_Dataset excerpt_:
--------------------------------------------------

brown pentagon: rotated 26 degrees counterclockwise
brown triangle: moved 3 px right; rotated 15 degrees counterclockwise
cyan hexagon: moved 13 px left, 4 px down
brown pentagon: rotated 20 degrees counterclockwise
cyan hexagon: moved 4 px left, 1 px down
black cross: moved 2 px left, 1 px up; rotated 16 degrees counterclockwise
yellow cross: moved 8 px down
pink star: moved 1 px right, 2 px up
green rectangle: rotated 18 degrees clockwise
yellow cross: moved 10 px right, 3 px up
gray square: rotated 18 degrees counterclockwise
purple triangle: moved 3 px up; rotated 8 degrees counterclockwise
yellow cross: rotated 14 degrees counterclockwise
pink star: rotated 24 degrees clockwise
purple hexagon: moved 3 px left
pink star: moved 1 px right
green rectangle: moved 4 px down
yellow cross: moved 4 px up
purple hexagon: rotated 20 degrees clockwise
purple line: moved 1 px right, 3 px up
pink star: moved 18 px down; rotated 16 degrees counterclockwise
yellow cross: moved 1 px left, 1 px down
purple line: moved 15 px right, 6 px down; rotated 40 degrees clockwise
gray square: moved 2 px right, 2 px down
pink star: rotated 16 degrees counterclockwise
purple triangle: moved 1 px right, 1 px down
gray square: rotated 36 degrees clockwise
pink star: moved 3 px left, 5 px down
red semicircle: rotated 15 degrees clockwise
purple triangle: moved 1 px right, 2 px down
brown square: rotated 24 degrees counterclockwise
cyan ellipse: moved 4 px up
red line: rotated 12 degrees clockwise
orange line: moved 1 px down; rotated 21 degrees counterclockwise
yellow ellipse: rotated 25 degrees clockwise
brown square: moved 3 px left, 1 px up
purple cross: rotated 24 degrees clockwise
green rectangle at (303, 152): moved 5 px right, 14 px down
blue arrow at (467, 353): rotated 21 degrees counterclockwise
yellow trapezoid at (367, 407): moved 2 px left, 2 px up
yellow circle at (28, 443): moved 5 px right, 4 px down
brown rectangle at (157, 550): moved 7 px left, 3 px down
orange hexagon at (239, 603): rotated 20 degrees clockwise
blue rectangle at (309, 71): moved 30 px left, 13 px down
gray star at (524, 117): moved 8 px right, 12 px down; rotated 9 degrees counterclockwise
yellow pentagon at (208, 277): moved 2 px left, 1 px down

--------------------------------------------------

_WRITTEN EXERCISE_: Edit the records from the start through the line containing "orange line: moved" so that "pink star" becomes "white star", with everything else unchanged, and give back only those lines.

_CORRECT OUTPUT_:
brown pentagon: rotated 26 degrees counterclockwise
brown triangle: moved 3 px right; rotated 15 degrees counterclockwise
cyan hexagon: moved 13 px left, 4 px down
brown pentagon: rotated 20 degrees counterclockwise
cyan hexagon: moved 4 px left, 1 px down
black cross: moved 2 px left, 1 px up; rotated 16 degrees counterclockwise
yellow cross: moved 8 px down
white star: moved 1 px right, 2 px up
green rectangle: rotated 18 degrees clockwise
yellow cross: moved 10 px right, 3 px up
gray square: rotated 18 degrees counterclockwise
purple triangle: moved 3 px up; rotated 8 degrees counterclockwise
yellow cross: rotated 14 degrees counterclockwise
white star: rotated 24 degrees clockwise
purple hexagon: moved 3 px left
white star: moved 1 px right
green rectangle: moved 4 px down
yellow cross: moved 4 px up
purple hexagon: rotated 20 degrees clockwise
purple line: moved 1 px right, 3 px up
white star: moved 18 px down; rotated 16 degrees counterclockwise
yellow cross: moved 1 px left, 1 px down
purple line: moved 15 px right, 6 px down; rotated 40 degrees clockwise
gray square: moved 2 px right, 2 px down
white star: rotated 16 degrees counterclockwise
purple triangle: moved 1 px right, 1 px down
gray square: rotated 36 degrees clockwise
white star: moved 3 px left, 5 px down
red semicircle: rotated 15 degrees clockwise
purple triangle: moved 1 px right, 2 px down
brown square: rotated 24 degrees counterclockwise
cyan ellipse: moved 4 px up
red line: rotated 12 degrees clockwise
orange line: moved 1 px down; rotated 21 degrees counterclockwise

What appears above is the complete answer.